Beginning with the first line of the data below, set down each line exactly through the line that contains "camera: 75 degrees right, 15 degrees down".

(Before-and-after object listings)
• • • • • • •

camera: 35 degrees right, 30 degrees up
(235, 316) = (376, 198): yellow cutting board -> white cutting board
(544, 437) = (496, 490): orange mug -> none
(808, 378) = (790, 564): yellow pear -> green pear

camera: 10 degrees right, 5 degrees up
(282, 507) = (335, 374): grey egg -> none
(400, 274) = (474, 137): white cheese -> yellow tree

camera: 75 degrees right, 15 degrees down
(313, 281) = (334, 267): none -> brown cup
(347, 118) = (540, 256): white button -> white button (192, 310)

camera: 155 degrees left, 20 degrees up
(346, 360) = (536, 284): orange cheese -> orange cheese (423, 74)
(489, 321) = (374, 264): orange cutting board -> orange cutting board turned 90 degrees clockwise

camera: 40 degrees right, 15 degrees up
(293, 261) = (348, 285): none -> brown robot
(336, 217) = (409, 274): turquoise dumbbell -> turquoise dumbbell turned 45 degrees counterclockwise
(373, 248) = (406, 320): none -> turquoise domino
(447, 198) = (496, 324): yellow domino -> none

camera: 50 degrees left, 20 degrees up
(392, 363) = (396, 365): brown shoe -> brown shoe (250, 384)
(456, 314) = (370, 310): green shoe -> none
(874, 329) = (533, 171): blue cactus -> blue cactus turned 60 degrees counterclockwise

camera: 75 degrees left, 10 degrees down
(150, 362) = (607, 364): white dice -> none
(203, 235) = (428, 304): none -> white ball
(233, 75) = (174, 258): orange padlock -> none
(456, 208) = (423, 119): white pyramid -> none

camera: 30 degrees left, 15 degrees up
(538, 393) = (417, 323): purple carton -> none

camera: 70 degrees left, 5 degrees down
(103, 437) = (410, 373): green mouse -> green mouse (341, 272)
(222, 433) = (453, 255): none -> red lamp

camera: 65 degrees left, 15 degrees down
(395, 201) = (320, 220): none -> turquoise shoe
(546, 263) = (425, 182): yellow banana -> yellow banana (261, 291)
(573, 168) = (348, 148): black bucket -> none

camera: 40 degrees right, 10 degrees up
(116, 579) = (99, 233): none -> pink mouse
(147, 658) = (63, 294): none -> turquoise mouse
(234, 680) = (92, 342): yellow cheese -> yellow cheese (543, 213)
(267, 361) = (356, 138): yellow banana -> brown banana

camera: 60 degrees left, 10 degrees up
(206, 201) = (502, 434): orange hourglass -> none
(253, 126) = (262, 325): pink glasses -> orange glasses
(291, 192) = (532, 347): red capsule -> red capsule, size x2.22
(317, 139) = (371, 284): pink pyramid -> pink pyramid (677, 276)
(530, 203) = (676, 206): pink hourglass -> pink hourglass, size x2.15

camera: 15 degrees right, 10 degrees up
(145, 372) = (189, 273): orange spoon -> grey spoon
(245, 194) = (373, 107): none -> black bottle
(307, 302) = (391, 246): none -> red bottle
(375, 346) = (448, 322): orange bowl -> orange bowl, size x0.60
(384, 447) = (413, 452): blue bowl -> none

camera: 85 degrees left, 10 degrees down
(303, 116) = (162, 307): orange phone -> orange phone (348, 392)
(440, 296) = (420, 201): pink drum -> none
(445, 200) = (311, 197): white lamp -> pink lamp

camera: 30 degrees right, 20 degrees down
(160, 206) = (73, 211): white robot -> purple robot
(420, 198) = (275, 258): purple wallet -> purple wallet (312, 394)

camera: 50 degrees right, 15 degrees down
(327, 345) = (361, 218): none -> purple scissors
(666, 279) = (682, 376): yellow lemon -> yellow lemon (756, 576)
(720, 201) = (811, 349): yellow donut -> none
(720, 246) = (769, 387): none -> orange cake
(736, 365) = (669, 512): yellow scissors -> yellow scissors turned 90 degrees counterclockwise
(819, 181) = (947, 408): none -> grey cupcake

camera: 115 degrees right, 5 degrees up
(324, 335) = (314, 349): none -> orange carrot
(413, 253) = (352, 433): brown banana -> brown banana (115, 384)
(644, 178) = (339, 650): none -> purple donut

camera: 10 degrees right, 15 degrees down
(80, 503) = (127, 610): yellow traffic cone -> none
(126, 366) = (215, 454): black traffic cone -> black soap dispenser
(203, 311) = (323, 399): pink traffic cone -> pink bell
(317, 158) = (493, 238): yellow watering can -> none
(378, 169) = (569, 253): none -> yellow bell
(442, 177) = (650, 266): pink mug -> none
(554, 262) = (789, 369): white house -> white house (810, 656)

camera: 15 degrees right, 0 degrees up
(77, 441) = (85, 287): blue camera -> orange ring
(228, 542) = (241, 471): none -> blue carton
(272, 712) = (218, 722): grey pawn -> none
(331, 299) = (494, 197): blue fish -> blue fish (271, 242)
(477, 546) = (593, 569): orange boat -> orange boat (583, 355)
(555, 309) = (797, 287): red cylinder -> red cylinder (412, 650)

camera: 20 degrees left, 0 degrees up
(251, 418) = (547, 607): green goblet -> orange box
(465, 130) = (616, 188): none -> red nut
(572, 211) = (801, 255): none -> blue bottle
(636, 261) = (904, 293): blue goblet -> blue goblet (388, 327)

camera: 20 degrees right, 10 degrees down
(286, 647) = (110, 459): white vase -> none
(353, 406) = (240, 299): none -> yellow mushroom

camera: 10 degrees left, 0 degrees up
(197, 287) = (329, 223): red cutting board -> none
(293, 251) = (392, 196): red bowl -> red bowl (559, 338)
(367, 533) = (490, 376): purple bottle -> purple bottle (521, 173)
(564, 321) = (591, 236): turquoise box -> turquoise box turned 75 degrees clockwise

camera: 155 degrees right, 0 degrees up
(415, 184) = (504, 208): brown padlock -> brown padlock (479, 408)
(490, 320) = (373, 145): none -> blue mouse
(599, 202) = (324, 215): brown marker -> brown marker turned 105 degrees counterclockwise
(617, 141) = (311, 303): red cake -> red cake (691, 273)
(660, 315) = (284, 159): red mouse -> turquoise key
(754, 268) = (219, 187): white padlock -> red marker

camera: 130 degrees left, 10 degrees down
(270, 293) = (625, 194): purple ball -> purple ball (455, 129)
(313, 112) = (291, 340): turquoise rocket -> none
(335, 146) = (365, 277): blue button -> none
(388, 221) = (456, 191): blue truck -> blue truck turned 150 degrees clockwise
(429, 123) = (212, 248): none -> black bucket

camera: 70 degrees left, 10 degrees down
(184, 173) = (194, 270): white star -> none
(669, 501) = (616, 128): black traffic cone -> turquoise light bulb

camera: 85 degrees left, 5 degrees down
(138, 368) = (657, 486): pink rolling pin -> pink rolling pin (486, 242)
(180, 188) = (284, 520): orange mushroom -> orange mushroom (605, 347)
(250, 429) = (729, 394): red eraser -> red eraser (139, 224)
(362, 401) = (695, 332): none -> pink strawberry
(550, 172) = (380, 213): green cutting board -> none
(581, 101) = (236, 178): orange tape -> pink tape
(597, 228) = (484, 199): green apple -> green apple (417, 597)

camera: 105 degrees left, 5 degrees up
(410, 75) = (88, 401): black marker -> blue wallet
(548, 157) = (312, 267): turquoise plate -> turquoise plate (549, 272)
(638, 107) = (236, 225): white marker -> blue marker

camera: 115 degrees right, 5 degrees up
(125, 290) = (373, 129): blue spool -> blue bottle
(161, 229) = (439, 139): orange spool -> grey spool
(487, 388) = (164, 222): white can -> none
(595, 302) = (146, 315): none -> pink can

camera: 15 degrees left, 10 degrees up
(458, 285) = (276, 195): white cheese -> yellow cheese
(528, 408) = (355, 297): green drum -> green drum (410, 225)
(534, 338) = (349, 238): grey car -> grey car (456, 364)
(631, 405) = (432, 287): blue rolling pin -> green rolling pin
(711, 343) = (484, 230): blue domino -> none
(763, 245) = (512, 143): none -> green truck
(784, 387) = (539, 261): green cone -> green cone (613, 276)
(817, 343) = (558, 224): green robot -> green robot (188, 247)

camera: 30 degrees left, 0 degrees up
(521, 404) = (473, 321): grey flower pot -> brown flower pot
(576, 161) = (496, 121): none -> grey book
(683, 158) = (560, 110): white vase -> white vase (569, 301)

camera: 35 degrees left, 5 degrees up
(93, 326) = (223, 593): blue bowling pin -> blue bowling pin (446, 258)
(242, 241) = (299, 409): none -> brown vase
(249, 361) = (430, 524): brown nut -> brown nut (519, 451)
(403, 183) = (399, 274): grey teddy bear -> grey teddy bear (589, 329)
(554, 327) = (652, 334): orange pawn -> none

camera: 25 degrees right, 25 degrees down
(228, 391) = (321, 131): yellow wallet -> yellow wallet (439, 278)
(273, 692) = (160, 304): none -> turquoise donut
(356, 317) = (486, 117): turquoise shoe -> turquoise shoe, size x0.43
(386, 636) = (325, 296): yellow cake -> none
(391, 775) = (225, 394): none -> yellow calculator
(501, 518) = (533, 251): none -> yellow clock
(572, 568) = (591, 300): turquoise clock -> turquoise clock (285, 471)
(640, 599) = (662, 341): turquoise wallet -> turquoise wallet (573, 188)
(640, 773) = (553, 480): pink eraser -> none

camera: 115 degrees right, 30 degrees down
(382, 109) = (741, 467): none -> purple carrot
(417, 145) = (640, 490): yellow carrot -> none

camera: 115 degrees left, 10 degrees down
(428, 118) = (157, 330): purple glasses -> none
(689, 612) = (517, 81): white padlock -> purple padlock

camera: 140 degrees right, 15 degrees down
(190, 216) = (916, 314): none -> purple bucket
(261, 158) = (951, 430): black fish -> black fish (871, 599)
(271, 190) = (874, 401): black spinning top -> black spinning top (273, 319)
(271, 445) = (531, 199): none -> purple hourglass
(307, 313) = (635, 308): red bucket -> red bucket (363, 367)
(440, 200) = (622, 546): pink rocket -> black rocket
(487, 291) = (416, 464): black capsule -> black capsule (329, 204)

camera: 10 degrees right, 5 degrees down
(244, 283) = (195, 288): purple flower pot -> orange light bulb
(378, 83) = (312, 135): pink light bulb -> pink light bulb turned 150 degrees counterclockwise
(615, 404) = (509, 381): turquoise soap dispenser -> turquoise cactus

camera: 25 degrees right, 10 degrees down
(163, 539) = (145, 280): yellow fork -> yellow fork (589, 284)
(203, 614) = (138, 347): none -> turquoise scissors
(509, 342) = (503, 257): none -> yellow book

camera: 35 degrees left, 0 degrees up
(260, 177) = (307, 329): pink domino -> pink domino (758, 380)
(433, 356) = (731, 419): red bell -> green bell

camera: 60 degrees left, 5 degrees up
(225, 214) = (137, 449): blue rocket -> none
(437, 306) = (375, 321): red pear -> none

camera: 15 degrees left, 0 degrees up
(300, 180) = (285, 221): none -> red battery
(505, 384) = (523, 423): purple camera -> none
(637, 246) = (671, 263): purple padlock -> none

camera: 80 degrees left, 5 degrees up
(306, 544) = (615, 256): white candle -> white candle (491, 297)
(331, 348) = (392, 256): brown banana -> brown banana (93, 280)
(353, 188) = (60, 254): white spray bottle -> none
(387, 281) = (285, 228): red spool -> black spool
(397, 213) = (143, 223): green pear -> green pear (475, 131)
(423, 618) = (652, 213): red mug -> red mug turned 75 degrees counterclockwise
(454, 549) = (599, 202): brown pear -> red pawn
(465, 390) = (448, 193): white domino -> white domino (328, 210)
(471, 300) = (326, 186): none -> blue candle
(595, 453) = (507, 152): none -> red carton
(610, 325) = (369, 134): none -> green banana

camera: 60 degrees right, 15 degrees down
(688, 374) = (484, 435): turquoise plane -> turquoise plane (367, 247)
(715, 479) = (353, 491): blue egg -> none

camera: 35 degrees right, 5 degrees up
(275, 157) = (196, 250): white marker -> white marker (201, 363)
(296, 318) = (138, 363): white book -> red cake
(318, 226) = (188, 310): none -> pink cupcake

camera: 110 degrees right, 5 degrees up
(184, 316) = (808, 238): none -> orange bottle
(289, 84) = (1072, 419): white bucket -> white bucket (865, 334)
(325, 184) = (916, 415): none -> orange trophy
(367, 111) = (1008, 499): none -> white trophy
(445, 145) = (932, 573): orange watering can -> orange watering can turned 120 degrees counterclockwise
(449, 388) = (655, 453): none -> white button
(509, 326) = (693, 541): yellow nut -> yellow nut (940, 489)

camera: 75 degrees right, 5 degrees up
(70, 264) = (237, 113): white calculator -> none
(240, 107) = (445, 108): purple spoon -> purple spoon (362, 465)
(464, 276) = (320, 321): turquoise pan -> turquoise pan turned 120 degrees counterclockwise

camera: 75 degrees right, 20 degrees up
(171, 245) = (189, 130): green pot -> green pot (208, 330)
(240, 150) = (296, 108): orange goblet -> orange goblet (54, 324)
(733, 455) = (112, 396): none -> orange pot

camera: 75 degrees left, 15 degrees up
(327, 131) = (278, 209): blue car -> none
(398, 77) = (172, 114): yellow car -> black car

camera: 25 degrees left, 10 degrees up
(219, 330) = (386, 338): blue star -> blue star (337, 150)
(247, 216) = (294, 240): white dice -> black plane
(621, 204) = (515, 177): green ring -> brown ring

• • • • • • •

Written response:
camera: 35 degrees right, 30 degrees up
(235, 316) = (376, 198): yellow cutting board -> white cutting board
(544, 437) = (496, 490): orange mug -> none
(808, 378) = (790, 564): yellow pear -> green pear

camera: 10 degrees right, 5 degrees up
(282, 507) = (335, 374): grey egg -> none
(400, 274) = (474, 137): white cheese -> yellow tree

camera: 75 degrees right, 15 degrees down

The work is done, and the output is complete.